Report every line in the items that contains the string "clef", copying each one in full. Case counts.

━━━ INPUT DATA

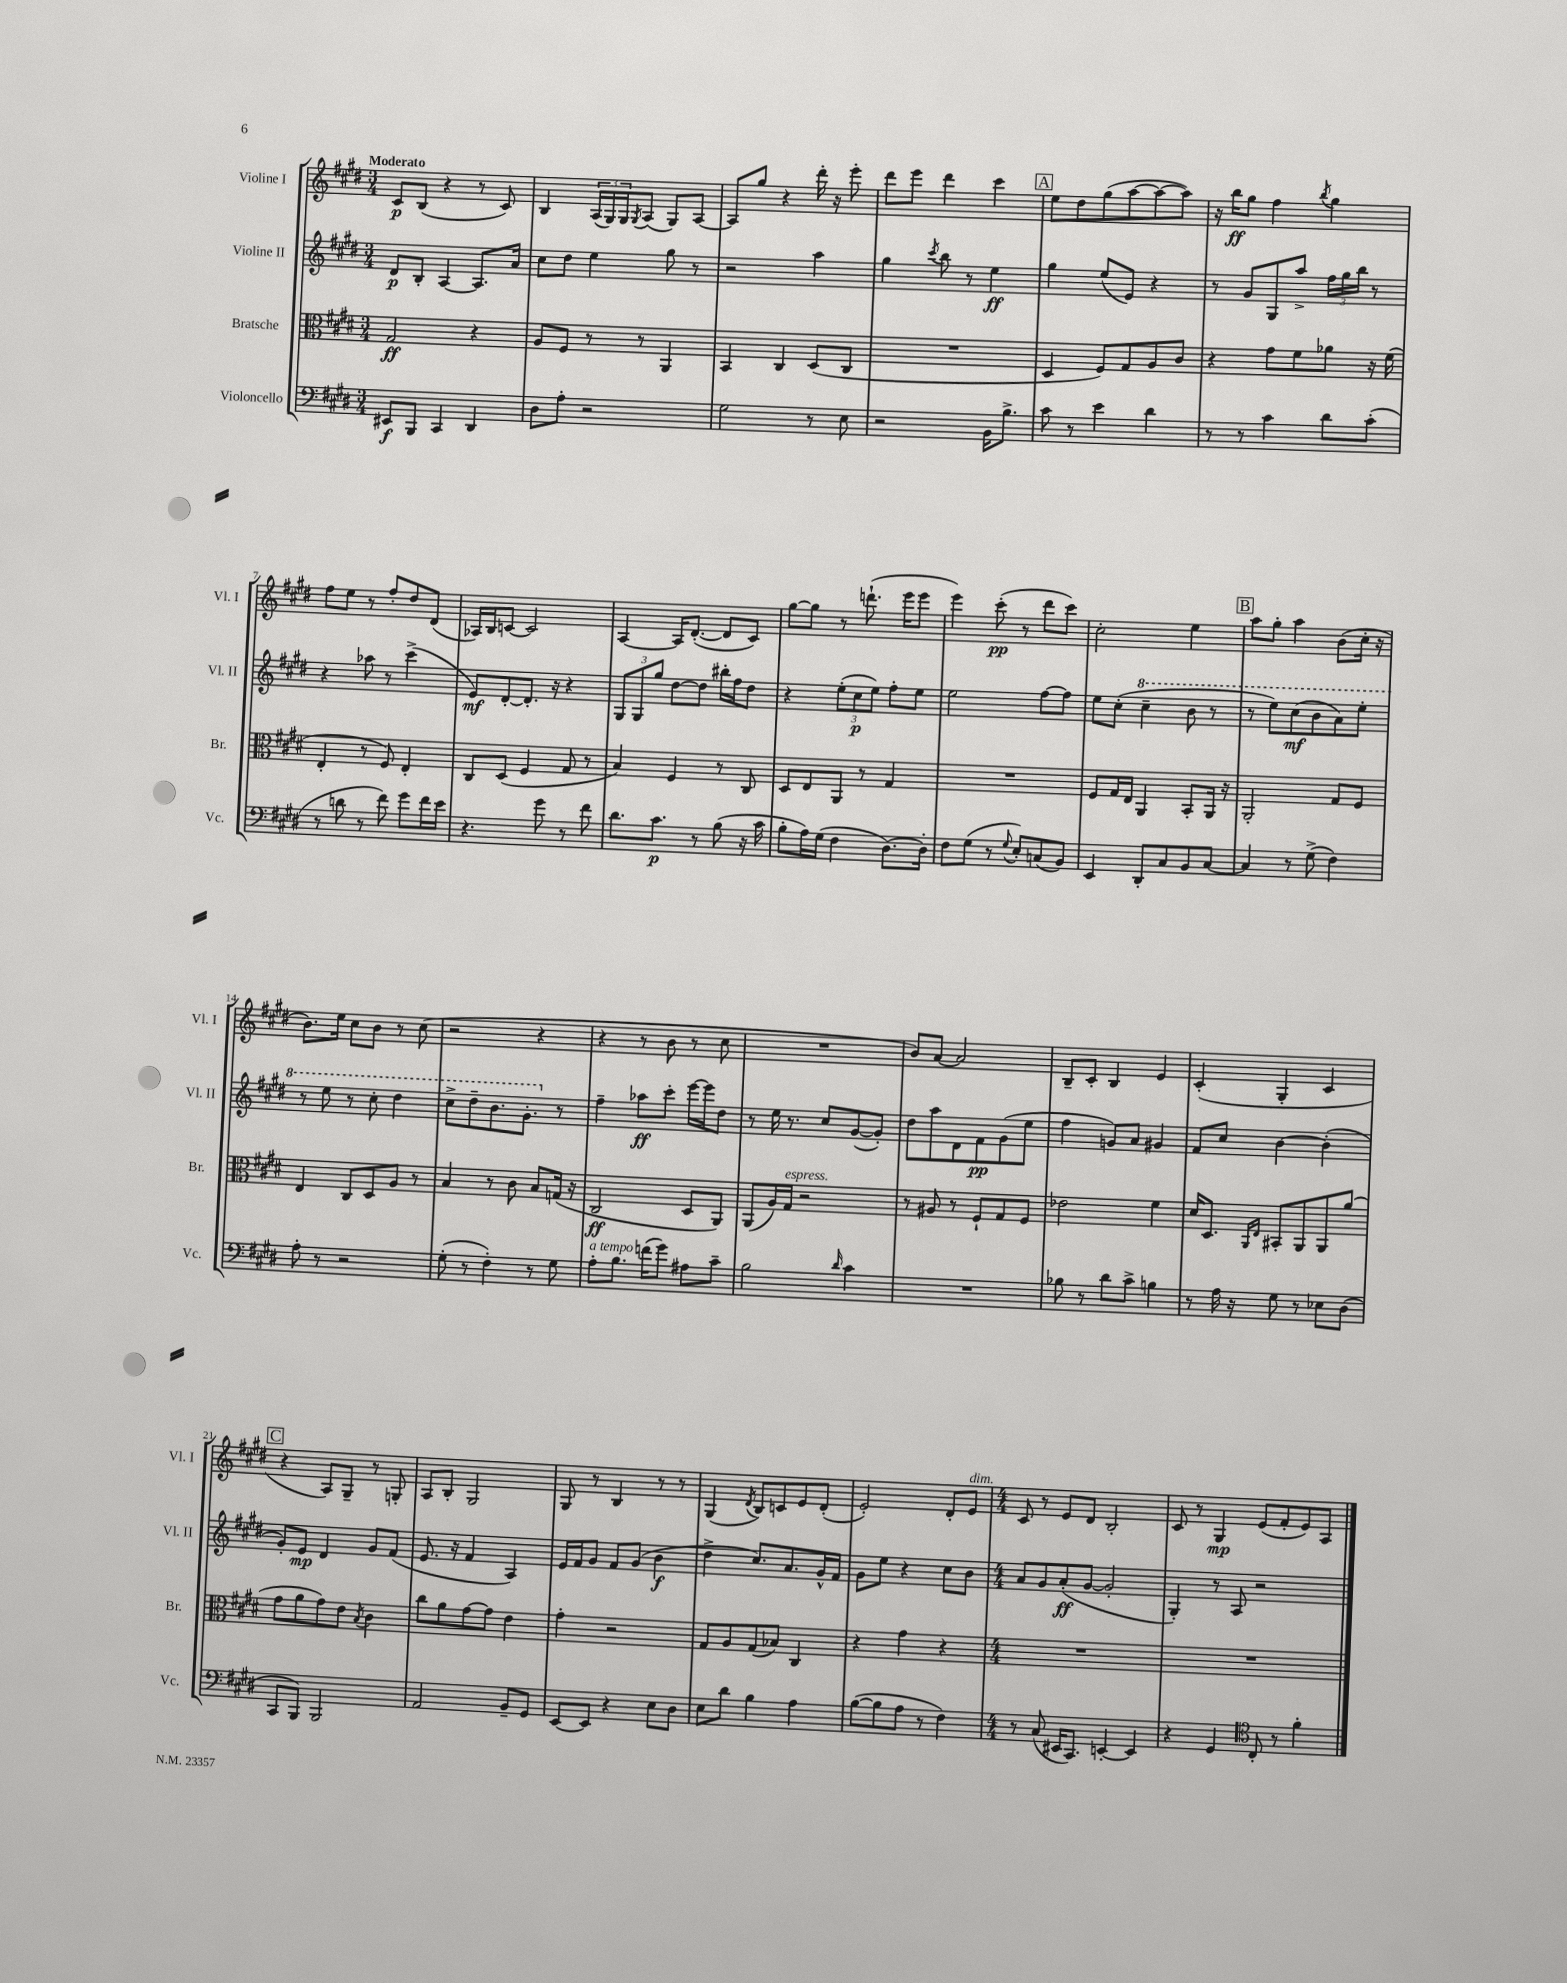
<<
\new StaffGroup <<
\new Staff = "s0" \with { instrumentName = "Violine I" shortInstrumentName = "Vl. I" } {
    \clef treble \key e \major \numericTimeSignature \time 3/4 \tempo "Moderato"
    cis'8\p b8( r4 r8 cis'8) |
    b4 \tuplet 3/2 { a16( gis16) gis16 } \acciaccatura { gis8 } a8( gis8) a8~ |
    a8 gis''8 r4 dis'''16-. r16 e'''8-. |
    dis'''8 e'''8 dis'''4 cis'''4 |
    \mark \markup { \box "A" } e''8 dis''8 gis''8( a''8~ a''8~ a''8) |
    r16 b''16\ff gis''8 fis''4 \acciaccatura { b''8 } gis''4 |
    fis''8 e''8 r8 fis''8-. dis''8 dis'8( |
    aes16) b16 c'8~ c'2 |
    a4~ a16 dis'8.~-.( dis'8 cis'8) |
    gis''8~ gis''8 r8 d'''8.-!( e'''16 e'''8 |
    e'''4) cis'''8-.\pp( r8 dis'''8 cis'''8) |
    cis''2-. e''4 |
    \mark \markup { \box "B" } a''8 gis''8-. a''4 b'8( cis''16-. r16 |
    b'8.) e''16 cis''8 b'8 r8 cis''8( |
    r2 r4 |
    r4 r8 b'8 r8 cis''8 |
    R2. |
    b'8) a'8~ a'2 |
    b8-- cis'8-. b4 e'4 |
    cis'4-.( gis4-. cis'4 |
    \mark \markup { \box "C" } r4 a8) gis8-- r8 g8-. |
    a8 b8-. gis2 |
    gis8 r8 b4 r8 r8 |
    gis4( \acciaccatura { dis'8 } b8) c'8 e'8 dis'8-.( |
    e'2-.) dis'8-. e'8^\markup { \italic "dim." } |
    \numericTimeSignature \time 4/4 cis'8 r8 e'8 dis'8 b2-. |
    cis'8 r8 gis4\mp e'8( fis'8-. e'8) a8 \bar "|." |
}
\new Staff = "s1" \with { instrumentName = "Violine II" shortInstrumentName = "Vl. II" } {
    \clef treble \key e \major \numericTimeSignature \time 3/4
    dis'8\p b8-. a4~ a8. a'16 |
    cis''8 dis''8 e''4 gis''8 r8 |
    r2 a''4 |
    gis''4 \acciaccatura { cis'''8 } b''8 r8 e''4\ff |
    \mark \markup { \box "A" } gis''4 e''8( e'8) r4 |
    r8 gis'8 gis8 a''8-> \tuplet 3/2 { fis''16 gis''16 b''16 } r8 |
    r4 aes''8 r8 cis'''4->( |
    e'8\mf) dis'8~-. dis'8.-. r16 r4 |
    \tuplet 3/2 { gis8 gis8 gis''8 } dis''8~ dis''8 bis''16-. fis''16 dis''8 |
    r4 \tuplet 3/2 { e''8-.( cis''8\p e''8) } fis''8-. e''8 |
    e''2 fis''8~ fis''8 |
    e''8 cis''8-.( \ottava #1 cis'''4-- b''8 r8 |
    \mark \markup { \box "B" } r8 e'''8) cis'''8\mf( b''8 a''8) e'''8-. |
    r8 e'''8 r8 cis'''8-. dis'''4 |
    cis'''8-> dis'''8-- b''8. gis''8.-. \ottava #0 r8 |
    fis''4-- aes''8\ff cis'''8-. e'''16~ e'''16 dis''8 |
    r8 e''16 r8. cis''8 gis'8~( gis'8-.) |
    dis''8 a''8 dis'8 fis'8\pp gis'8( e''8 |
    fis''4 g'8) a'8 gis'4 |
    fis'8 cis''8 b'4~ b'4-.( |
    \mark \markup { \box "C" } gis'8-.) e'8\mp dis'4 gis'8 fis'8( |
    e'8. r16 fis'4 a4) |
    e'16 fis'16 gis'8 fis'8 gis'8( b'4\f |
    dis''4-> cis''8.) a'8. gis'16-^ fis'16 |
    gis'8 e''8 r4 cis''8 b'8 |
    \numericTimeSignature \time 4/4 a'8 gis'8 a'8-.\ff( gis'8~ gis'2-. |
    gis4-.) r8 a8 r2 \bar "|." |
}
\new Staff = "s2" \with { instrumentName = "Bratsche" shortInstrumentName = "Br." } {
    \clef alto \key e \major \numericTimeSignature \time 3/4
    gis2\ff r4 |
    a8 fis8 r8 r8 a,4 |
    b,4 cis4 dis8( cis8 |
    R2. |
    \mark \markup { \box "A" } dis4 fis8) gis8 a8 cis'8 |
    r4 gis'8 fis'8 aes'8 r16 fis'16( |
    e4-. r8 fis8) e4-. |
    cis8 dis8( fis4 gis8 r8 |
    b4) fis4 r8 cis8 |
    dis8 e8 a,8 r8 gis4 |
    R2. |
    fis8 gis16 e16 a,4 b,8-. a,16 r16 |
    \mark \markup { \box "B" } a,2-. gis8 fis8 |
    e4 cis8 dis8 a8 r8 |
    b4 r8 cis'8 b8 g16( r16 |
    cis2\ff dis8 a,8) |
    a,8( a16) gis16^\markup { \italic "espress." } r2 |
    r8 ais8 r8 fis8-! gis8 fis8 |
    ees'2 fis'4 |
    dis'16 dis8. \grace { a,16 e16 } bis,8-. a,8 a,8 a'8( |
    \mark \markup { \box "C" } gis'8 a'8 gis'8) e'8 \acciaccatura { b8 } cis'4 |
    cis''8 a'8 gis'8~ gis'8 e'4 |
    gis'4-. r2 |
    gis8 a8 gis8( bes8) cis4 |
    r4 gis'4 r4 |
    \numericTimeSignature \time 4/4 R1 |
    R1 \bar "|." |
}
\new Staff = "s3" \with { instrumentName = "Violoncello" shortInstrumentName = "Vc." } {
    \clef bass \key e \major \numericTimeSignature \time 3/4
    eis,8\f b,,8 cis,4 dis,4 |
    dis8 a8-. r2 |
    gis2 r8 e8 |
    r2 b,16 b8.-> |
    \mark \markup { \box "A" } cis'8 r8 e'4 dis'4 |
    r8 r8 cis'4 dis'8 cis'8-.( |
    r8 d'8 r8 fis'8) gis'8 fis'16 e'16 |
    r4. gis'8 r8 fis'8 |
    dis'8. cis'8.\p r8 b8( r16 cis'16 |
    b8-. a16) gis16( fis4 dis8.~) dis16-. |
    fis8 gis8( r8 \appoggiatura { gis8 } e8-.) c8( b,8) |
    e,4 dis,8-. cis8 b,8 cis8~ |
    \mark \markup { \box "B" } cis4 r8 gis8->( fis4) |
    a8-. r8 r2 |
    gis8-.( r8 fis4-.) r8 gis8 |
    a8-.^\markup { \italic "a tempo" } b8. f'16( gis'8) ais8 cis'8-- |
    b2 \grace { dis'16 } cis'4 |
    R2. |
    bes8 r8 dis'8 cis'8-> b4 |
    r8 a16 r16 gis8 r8 ees8 dis8( |
    \mark \markup { \box "C" } cis,8 b,,8) b,,2 |
    a,2 b,8-- gis,8 |
    e,8~ e,8 r4 e8 dis8 |
    e8 dis'8 b4 a4 |
    b8~( b8 a8 r8 fis4) |
    \numericTimeSignature \time 4/4 r8 cis8( eis,16 cis,8.) e,4~-. e,4 |
    r4 gis,4 \clef tenor cis8-. r8 fis'4-. \bar "|." |
}
>>
>>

━━━━━━

▶ **SOLUTION FOR THIS EXERCISE**:
    \clef treble \key e \major \numericTimeSignature \time 3/4 \tempo "Moderato"
    \clef treble \key e \major \numericTimeSignature \time 3/4
    \clef alto \key e \major \numericTimeSignature \time 3/4
    \clef bass \key e \major \numericTimeSignature \time 3/4
    r4 gis,4 \clef tenor cis8-. r8 fis'4-. \bar "|." |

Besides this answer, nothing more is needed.